▸ To do
Copy the material below without any changes, from the line with "Question: From their" through the line with "Question: Which is farther", including both of those lines.

▸ Dataset excerpts
- - -

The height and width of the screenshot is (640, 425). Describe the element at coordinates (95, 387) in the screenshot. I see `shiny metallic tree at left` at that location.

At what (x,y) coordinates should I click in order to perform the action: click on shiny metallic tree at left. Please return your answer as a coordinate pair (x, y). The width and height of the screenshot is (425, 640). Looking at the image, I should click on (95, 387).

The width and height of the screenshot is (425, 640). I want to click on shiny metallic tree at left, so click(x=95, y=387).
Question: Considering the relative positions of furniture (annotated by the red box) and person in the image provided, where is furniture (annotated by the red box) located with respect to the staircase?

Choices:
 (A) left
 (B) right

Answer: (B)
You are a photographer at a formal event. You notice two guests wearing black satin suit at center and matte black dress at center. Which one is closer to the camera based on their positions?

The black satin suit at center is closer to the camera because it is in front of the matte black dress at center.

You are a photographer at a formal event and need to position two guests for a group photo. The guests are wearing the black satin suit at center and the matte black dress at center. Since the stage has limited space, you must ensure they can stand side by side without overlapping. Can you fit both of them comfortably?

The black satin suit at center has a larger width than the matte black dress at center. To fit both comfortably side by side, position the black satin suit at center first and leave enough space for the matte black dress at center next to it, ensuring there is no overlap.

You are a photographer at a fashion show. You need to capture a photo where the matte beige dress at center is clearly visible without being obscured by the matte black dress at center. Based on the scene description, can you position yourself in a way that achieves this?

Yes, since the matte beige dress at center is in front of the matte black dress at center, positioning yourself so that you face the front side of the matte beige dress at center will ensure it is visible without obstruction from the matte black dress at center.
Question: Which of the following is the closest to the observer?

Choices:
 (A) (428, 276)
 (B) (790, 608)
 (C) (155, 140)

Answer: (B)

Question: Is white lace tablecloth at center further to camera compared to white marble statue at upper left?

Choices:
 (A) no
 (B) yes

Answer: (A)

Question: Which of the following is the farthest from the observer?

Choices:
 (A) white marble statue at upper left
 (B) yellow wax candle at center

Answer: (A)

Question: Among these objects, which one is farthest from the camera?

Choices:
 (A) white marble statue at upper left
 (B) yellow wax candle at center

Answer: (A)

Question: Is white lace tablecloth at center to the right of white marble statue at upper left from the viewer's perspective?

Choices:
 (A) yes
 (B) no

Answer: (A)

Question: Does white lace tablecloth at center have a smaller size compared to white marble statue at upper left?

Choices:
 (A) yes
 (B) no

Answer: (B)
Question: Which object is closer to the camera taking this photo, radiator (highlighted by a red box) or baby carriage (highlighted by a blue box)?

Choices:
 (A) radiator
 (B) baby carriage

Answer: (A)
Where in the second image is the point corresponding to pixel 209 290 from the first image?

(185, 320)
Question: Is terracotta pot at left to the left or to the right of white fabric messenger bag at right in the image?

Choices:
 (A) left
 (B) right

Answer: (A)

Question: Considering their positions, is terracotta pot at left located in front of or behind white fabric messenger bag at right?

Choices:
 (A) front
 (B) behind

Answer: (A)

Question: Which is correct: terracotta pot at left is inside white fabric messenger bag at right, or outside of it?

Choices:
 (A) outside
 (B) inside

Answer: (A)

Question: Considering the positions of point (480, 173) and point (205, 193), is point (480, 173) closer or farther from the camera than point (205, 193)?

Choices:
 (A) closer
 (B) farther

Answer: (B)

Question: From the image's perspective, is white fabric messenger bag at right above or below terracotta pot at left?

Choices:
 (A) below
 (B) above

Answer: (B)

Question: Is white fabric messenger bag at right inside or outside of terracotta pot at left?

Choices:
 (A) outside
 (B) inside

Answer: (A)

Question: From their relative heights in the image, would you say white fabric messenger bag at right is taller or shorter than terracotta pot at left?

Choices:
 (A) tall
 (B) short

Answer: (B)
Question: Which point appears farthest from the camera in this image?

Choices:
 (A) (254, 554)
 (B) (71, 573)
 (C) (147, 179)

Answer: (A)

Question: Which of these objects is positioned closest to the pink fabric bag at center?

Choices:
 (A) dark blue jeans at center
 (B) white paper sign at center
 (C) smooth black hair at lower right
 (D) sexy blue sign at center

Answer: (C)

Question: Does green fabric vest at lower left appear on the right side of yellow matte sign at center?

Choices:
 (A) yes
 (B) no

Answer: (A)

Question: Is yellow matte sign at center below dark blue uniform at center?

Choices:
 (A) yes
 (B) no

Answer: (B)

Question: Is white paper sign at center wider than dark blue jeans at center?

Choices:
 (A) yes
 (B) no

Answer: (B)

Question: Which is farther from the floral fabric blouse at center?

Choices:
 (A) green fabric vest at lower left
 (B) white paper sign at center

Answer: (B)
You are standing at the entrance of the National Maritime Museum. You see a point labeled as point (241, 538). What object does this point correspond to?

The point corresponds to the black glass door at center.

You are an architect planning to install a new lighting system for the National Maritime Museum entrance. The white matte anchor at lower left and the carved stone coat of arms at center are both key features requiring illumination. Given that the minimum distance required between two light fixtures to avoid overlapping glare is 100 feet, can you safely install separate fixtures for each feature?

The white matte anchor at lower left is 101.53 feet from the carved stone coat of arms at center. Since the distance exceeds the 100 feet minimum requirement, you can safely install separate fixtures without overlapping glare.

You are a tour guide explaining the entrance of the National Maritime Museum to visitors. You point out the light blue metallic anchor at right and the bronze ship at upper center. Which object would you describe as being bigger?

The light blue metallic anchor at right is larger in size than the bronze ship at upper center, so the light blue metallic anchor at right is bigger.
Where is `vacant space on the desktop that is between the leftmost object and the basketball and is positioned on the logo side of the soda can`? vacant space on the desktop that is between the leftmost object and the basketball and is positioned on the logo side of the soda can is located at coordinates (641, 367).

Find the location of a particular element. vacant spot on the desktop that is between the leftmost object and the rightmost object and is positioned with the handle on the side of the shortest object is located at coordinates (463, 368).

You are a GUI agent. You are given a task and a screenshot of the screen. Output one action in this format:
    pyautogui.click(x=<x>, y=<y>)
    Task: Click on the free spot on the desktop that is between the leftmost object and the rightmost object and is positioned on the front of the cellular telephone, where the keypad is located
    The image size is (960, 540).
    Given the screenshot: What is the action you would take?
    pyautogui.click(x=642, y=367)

- - -

▸ Finished exercise
Question: From their relative heights in the image, would you say white fabric messenger bag at right is taller or shorter than terracotta pot at left?

Choices:
 (A) tall
 (B) short

Answer: (B)
Question: Which point appears farthest from the camera in this image?

Choices:
 (A) (254, 554)
 (B) (71, 573)
 (C) (147, 179)

Answer: (A)

Question: Which of these objects is positioned closest to the pink fabric bag at center?

Choices:
 (A) dark blue jeans at center
 (B) white paper sign at center
 (C) smooth black hair at lower right
 (D) sexy blue sign at center

Answer: (C)

Question: Does green fabric vest at lower left appear on the right side of yellow matte sign at center?

Choices:
 (A) yes
 (B) no

Answer: (A)

Question: Is yellow matte sign at center below dark blue uniform at center?

Choices:
 (A) yes
 (B) no

Answer: (B)

Question: Is white paper sign at center wider than dark blue jeans at center?

Choices:
 (A) yes
 (B) no

Answer: (B)

Question: Which is farther from the floral fabric blouse at center?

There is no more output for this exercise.